To do
Gather every line below that contains the string "kern" and list them.

--- begin Given records ---

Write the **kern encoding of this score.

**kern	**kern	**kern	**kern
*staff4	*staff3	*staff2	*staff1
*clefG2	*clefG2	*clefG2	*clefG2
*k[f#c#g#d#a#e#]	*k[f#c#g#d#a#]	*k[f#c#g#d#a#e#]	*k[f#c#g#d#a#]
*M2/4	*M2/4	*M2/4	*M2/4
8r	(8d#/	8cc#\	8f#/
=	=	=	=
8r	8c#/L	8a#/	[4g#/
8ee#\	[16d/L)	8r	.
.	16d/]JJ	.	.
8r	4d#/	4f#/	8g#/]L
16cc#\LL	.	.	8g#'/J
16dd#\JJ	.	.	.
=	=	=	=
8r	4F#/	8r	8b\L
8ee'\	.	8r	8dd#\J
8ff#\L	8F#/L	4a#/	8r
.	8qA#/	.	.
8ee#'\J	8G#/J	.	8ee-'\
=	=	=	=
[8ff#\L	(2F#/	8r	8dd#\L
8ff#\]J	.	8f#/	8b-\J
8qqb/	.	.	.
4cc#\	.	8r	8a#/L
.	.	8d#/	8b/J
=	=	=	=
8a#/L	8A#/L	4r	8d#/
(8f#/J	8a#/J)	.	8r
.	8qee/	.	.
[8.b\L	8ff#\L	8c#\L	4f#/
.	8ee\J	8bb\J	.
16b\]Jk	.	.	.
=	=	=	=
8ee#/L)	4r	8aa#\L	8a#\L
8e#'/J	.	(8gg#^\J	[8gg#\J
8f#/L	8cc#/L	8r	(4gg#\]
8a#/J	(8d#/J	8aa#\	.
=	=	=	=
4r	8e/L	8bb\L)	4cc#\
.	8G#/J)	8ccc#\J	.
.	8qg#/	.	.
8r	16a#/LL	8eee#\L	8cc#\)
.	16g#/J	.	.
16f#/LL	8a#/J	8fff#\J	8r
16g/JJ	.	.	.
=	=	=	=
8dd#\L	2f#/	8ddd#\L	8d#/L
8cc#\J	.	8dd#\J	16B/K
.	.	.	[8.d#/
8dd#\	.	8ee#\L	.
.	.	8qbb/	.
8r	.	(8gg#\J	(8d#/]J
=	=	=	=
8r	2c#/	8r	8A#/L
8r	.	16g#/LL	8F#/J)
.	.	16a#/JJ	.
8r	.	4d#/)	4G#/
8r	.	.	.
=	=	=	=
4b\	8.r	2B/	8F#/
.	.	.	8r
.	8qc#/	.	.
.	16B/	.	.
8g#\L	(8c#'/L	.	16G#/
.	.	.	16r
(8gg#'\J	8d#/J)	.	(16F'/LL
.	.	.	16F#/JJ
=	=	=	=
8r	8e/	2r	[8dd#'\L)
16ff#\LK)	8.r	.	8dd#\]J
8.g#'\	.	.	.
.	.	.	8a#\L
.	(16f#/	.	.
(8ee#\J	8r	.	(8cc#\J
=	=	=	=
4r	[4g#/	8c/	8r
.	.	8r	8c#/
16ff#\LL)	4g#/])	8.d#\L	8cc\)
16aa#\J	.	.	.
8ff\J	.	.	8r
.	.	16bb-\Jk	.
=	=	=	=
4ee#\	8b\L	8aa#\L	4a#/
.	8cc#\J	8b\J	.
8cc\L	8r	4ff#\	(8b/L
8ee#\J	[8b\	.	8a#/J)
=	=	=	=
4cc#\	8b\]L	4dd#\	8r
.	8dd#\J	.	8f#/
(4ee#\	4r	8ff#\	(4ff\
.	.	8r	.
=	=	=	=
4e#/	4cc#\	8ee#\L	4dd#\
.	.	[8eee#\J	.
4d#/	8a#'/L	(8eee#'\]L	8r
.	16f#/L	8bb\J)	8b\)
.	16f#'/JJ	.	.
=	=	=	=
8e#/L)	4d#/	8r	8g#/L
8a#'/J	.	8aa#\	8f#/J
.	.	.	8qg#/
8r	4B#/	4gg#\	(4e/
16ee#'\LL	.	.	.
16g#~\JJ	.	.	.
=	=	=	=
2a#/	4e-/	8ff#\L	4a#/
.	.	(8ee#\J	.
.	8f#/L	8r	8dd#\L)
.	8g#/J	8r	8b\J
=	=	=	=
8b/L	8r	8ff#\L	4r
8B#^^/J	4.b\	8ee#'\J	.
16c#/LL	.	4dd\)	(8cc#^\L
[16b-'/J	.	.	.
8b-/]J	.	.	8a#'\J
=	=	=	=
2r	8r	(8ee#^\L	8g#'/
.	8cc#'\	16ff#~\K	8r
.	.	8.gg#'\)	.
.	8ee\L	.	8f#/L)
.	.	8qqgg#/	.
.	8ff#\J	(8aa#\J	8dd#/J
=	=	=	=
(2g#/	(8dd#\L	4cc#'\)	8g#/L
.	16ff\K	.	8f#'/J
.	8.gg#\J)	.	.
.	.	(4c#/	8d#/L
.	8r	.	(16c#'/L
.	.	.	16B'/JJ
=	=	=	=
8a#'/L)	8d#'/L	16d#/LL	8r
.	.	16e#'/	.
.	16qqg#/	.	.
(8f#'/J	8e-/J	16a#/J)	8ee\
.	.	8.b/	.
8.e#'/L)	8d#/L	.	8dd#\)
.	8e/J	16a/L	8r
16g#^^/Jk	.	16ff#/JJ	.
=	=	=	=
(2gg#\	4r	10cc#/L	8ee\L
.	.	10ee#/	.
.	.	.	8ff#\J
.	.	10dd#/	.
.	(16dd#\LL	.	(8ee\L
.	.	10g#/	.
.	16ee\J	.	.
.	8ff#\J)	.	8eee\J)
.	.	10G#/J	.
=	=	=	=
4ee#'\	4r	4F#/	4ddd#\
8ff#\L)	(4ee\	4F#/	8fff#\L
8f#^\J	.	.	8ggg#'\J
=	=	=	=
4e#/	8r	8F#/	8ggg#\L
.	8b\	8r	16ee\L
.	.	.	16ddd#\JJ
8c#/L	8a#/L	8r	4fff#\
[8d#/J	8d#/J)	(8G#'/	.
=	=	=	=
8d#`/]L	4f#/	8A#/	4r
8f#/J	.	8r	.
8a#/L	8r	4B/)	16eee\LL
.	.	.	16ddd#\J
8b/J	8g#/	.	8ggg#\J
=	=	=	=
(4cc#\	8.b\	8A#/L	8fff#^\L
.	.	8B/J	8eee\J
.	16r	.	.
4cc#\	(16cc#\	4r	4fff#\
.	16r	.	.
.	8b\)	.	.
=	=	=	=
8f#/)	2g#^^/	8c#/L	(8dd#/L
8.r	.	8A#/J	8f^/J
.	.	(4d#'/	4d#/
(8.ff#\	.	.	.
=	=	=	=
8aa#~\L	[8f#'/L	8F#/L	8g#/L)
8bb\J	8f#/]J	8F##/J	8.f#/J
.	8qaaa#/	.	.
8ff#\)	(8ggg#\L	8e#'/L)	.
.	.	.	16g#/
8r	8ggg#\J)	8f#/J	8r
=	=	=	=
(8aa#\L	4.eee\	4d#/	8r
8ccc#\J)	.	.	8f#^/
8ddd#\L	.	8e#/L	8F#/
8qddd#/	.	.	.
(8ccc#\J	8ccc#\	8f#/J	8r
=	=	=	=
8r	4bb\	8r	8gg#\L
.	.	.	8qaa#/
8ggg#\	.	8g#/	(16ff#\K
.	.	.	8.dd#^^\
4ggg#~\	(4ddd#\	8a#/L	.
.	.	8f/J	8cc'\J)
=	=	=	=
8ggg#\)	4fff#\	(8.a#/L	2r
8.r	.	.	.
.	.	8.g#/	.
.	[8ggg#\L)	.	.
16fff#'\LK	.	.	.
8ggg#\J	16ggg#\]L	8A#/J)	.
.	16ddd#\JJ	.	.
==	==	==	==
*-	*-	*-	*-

--- end Given records ---

Response to this exercise
Write the **kern encoding of this score.
**kern	**kern	**kern	**kern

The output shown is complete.